▸ Work task
Nothing but the records, repeated word for word and free of pictures, belongs in the answer.
+---+
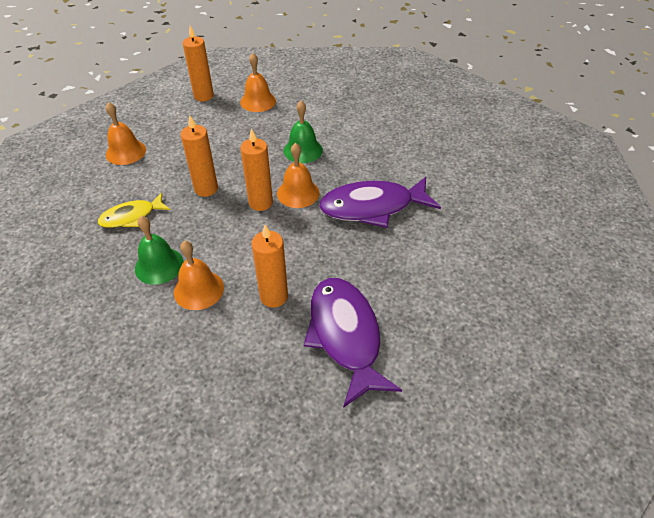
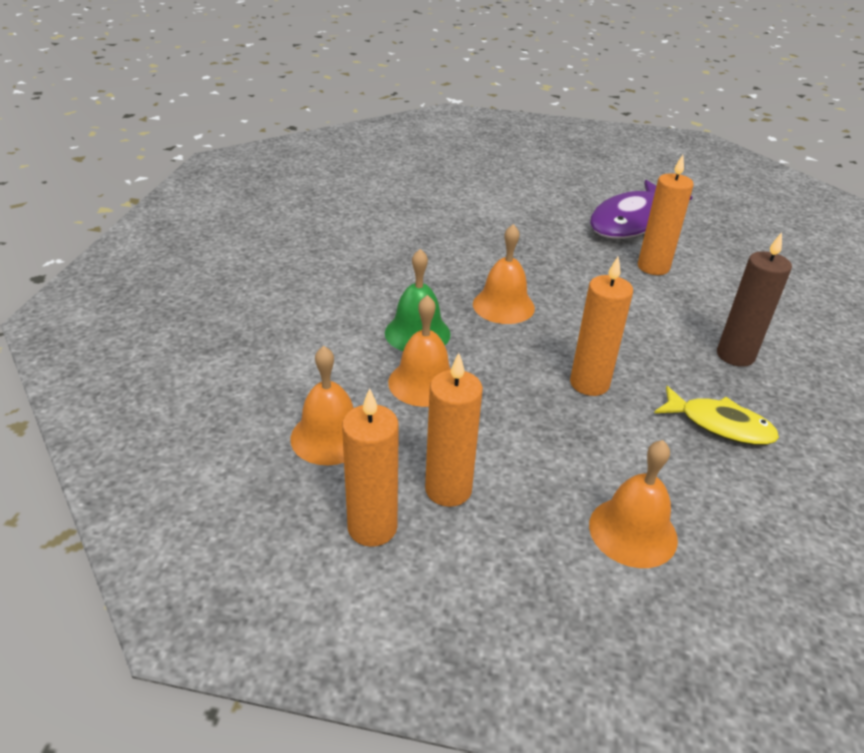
camera: 125 degrees left, 10 degrees down
(159, 265) = (735, 355): green bell -> brown candle
(198, 289) = (715, 313): orange bell -> orange bell (424, 382)
(260, 203) = (554, 326): orange candle -> orange candle (448, 489)
(372, 207) = (465, 251): purple fish -> none

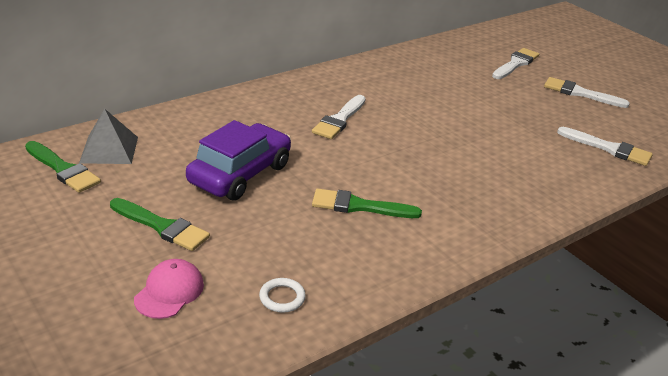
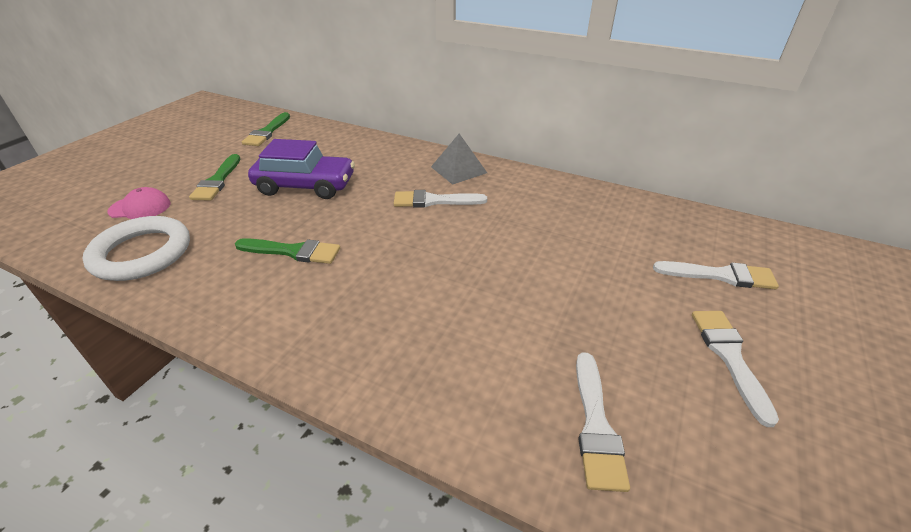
camera: 65 degrees right, 5 degrees up
(109, 149) = (302, 136): grey pyramid -> grey pyramid (458, 169)
(282, 298) = (142, 253): white ring -> white ring, size x2.42
(359, 206) = (293, 251): green brush -> green brush turned 120 degrees clockwise

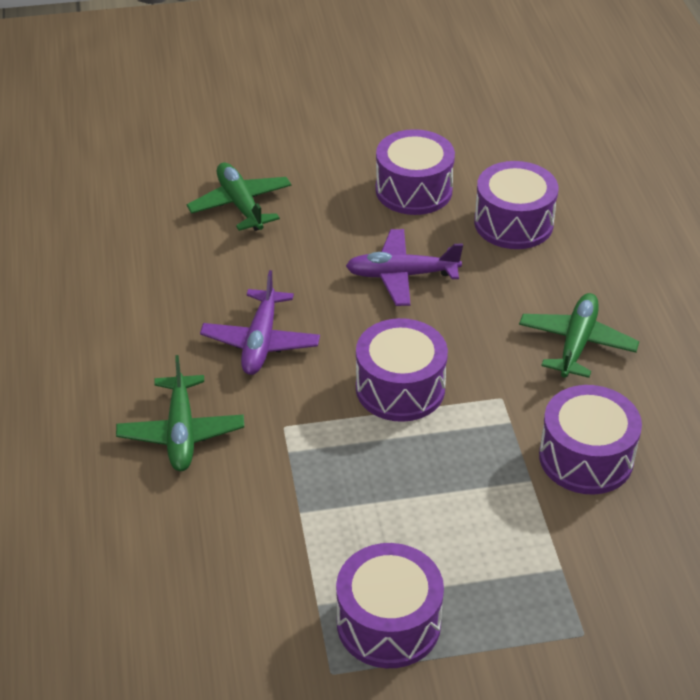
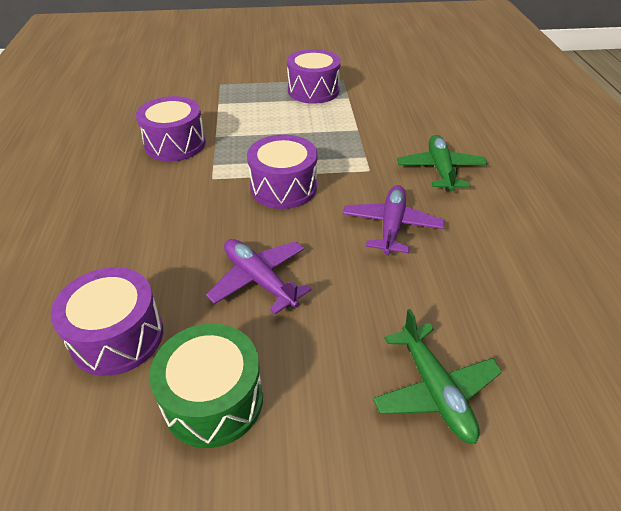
camera: 175 degrees left, 0 degrees up
(401, 275) = (259, 280): purple plane -> purple plane turned 135 degrees counterclockwise
(414, 190) = (213, 399): purple drum -> green drum
(576, 343) = (134, 210): green plane -> none

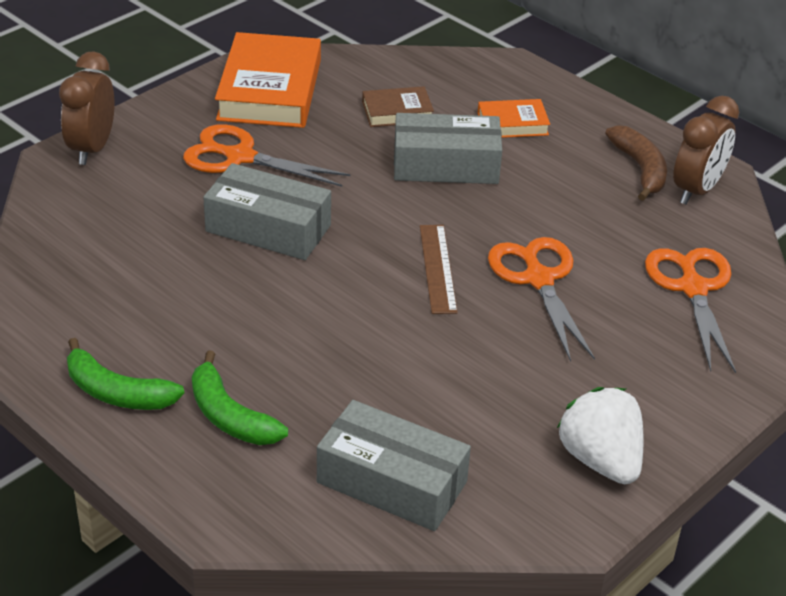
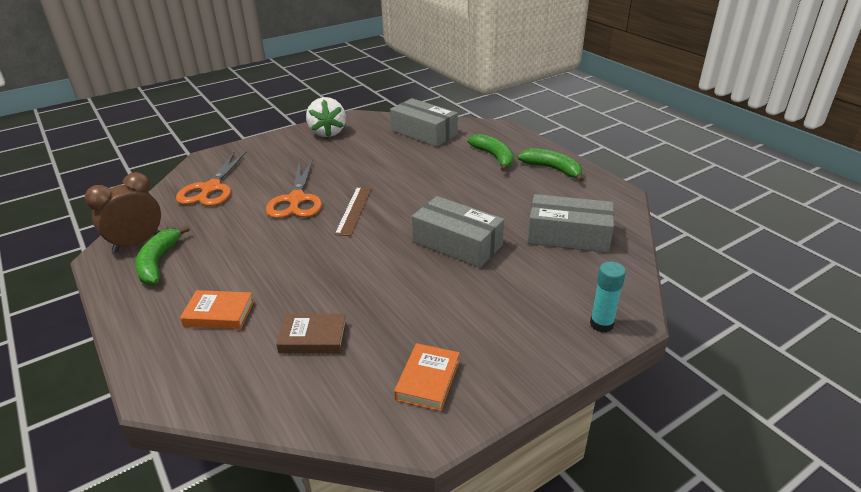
camera: 165 degrees left, 5 degrees down
(92, 149) = (601, 324): brown clock -> turquoise glue stick
(240, 157) = (470, 303): orange scissors -> none
(270, 90) = (428, 380): orange book -> orange book, size x0.51
(445, 165) = (303, 280): grey box -> grey box (568, 235)
(640, 169) = (158, 262): brown banana -> green banana

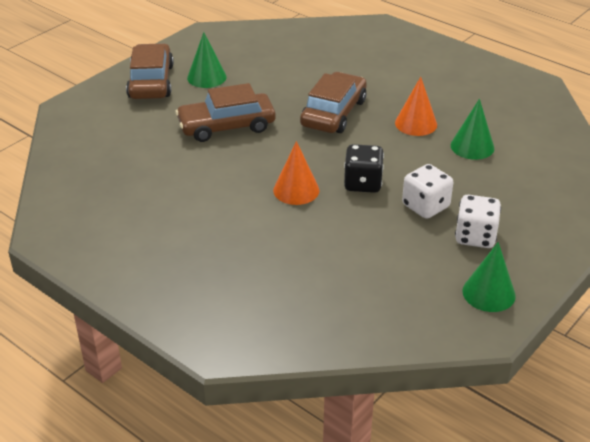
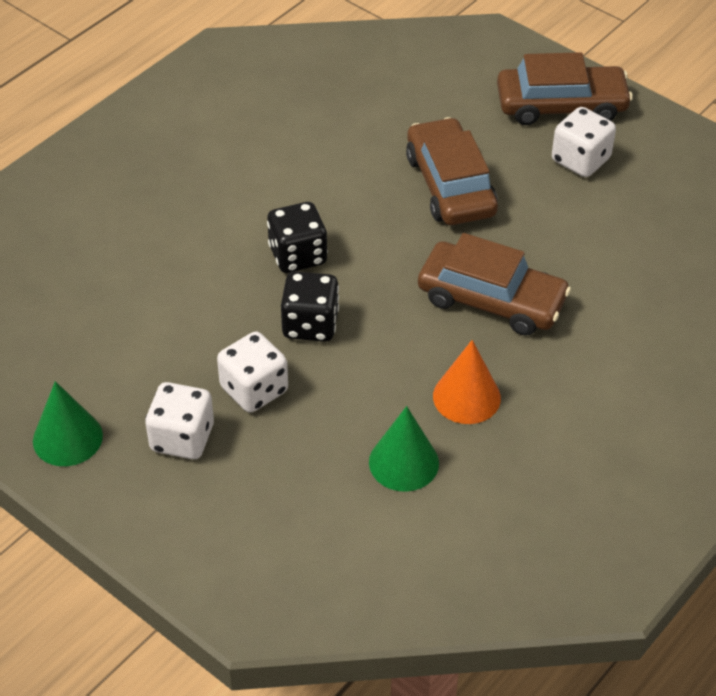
camera: 90 degrees right, 10 degrees up
(206, 77) = (580, 160): green cone -> white dice
(296, 190) = (297, 255): orange cone -> black dice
+---+
▸ Answer space
camera: 125 degrees left, 10 degrees down
(159, 265) = (735, 355): green bell -> brown candle
(198, 289) = (715, 313): orange bell -> orange bell (424, 382)
(260, 203) = (554, 326): orange candle -> orange candle (448, 489)
(372, 207) = (465, 251): purple fish -> none

camera: 65 degrees right, 5 degrees up
(109, 149) = (302, 136): grey pyramid -> grey pyramid (458, 169)
(282, 298) = (142, 253): white ring -> white ring, size x2.42
(359, 206) = (293, 251): green brush -> green brush turned 120 degrees clockwise

camera: 175 degrees left, 0 degrees up
(401, 275) = (259, 280): purple plane -> purple plane turned 135 degrees counterclockwise
(414, 190) = (213, 399): purple drum -> green drum
(576, 343) = (134, 210): green plane -> none

camera: 165 degrees left, 5 degrees down
(92, 149) = (601, 324): brown clock -> turquoise glue stick
(240, 157) = (470, 303): orange scissors -> none
(270, 90) = (428, 380): orange book -> orange book, size x0.51
(445, 165) = (303, 280): grey box -> grey box (568, 235)
(640, 169) = (158, 262): brown banana -> green banana

camera: 90 degrees right, 10 degrees up
(206, 77) = (580, 160): green cone -> white dice
(296, 190) = (297, 255): orange cone -> black dice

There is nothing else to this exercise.